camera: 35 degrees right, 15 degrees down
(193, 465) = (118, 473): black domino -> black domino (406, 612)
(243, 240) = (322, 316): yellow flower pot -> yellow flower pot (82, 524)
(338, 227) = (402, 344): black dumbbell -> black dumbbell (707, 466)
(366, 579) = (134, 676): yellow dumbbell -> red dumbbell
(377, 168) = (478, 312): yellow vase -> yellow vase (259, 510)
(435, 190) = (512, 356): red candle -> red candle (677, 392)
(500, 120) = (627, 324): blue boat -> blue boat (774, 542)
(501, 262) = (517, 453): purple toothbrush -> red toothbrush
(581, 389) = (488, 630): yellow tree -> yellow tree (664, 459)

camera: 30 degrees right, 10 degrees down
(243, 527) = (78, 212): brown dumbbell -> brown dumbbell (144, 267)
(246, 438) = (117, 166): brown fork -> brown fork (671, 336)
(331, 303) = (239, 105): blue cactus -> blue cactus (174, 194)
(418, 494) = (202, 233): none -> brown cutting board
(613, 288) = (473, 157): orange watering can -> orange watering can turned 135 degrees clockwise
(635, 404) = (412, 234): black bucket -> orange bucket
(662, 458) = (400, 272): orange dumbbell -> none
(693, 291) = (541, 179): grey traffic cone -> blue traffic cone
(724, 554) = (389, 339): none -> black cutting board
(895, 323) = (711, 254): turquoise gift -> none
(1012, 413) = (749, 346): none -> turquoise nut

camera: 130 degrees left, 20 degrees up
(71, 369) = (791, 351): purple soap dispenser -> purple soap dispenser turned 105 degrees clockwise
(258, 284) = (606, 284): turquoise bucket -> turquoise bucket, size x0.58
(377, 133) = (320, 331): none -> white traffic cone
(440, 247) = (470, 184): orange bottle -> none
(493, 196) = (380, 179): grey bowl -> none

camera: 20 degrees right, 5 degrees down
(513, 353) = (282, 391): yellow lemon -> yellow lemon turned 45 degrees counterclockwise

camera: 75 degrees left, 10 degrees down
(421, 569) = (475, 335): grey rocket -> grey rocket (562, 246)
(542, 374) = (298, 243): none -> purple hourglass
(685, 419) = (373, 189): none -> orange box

┄┄┄┄┄┄┄┄┄┄┄┄┄┄┄┄┄┄┄┄

AIM OF THE EXERCISE: Which of the lines above include the string "none"? Pick them out and copy them.

FINISHED EXERCISE:
(418, 494) = (202, 233): none -> brown cutting board
(662, 458) = (400, 272): orange dumbbell -> none
(724, 554) = (389, 339): none -> black cutting board
(895, 323) = (711, 254): turquoise gift -> none
(1012, 413) = (749, 346): none -> turquoise nut
(377, 133) = (320, 331): none -> white traffic cone
(440, 247) = (470, 184): orange bottle -> none
(493, 196) = (380, 179): grey bowl -> none
(542, 374) = (298, 243): none -> purple hourglass
(685, 419) = (373, 189): none -> orange box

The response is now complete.